⟨

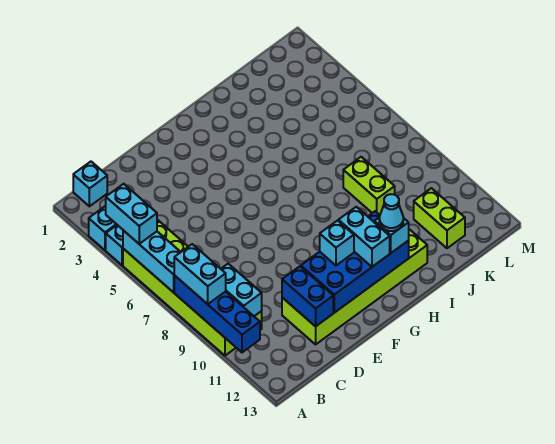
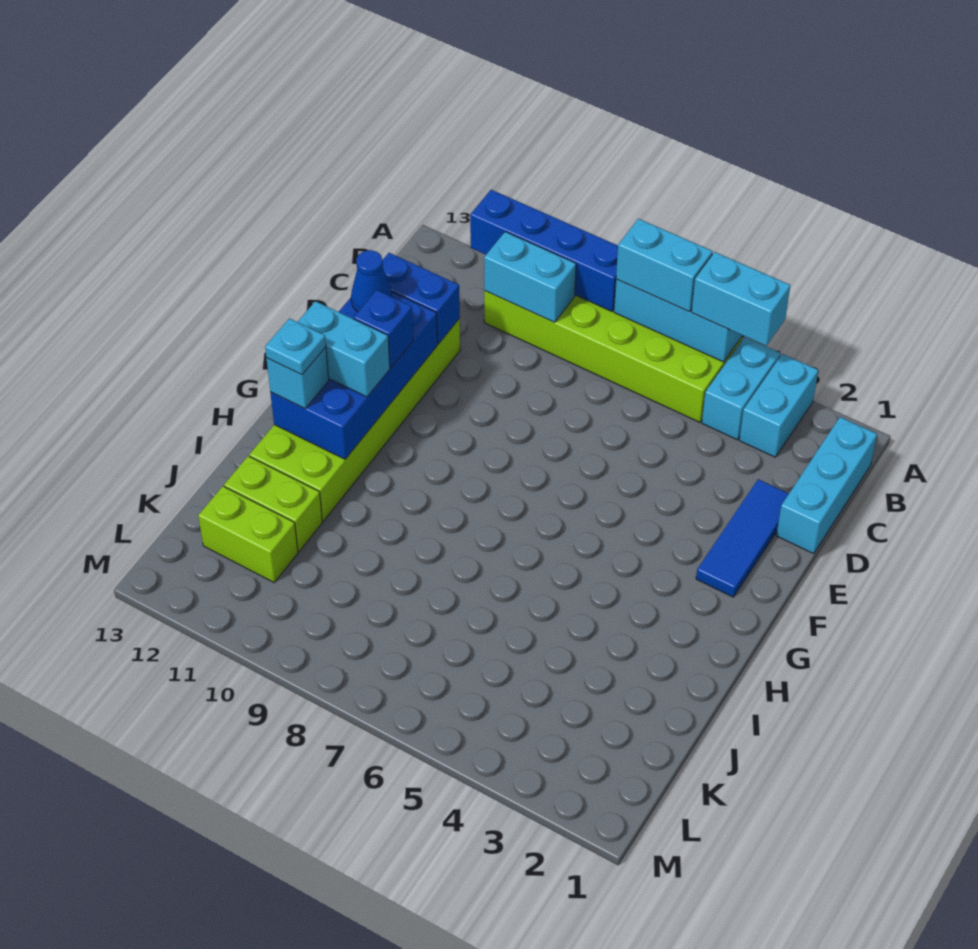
cyan brick A8:A9 level 3 -> cyan brick A6:A7 level 3
cyan brick B1 level 1 -> cyan brick B1:D1 level 1
none -> blue tile D2:F2 level 1
none -> blue cone E12 level 3
cyan brick F11 level 3 -> blue brick F11 level 3
cyan cone H12 level 4 -> cyan plate H12 level 4
lime brick J8:J9 level 1 -> lime brick J11:J12 level 1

⟩

*WHAT THE TASK ASKS*. Go to the line in the listing above that has "cyan cone H12" in it. Set down that line and each one after it, exactly.

*WRITTEN RESPONSE*.
cyan cone H12 level 4 -> cyan plate H12 level 4
lime brick J8:J9 level 1 -> lime brick J11:J12 level 1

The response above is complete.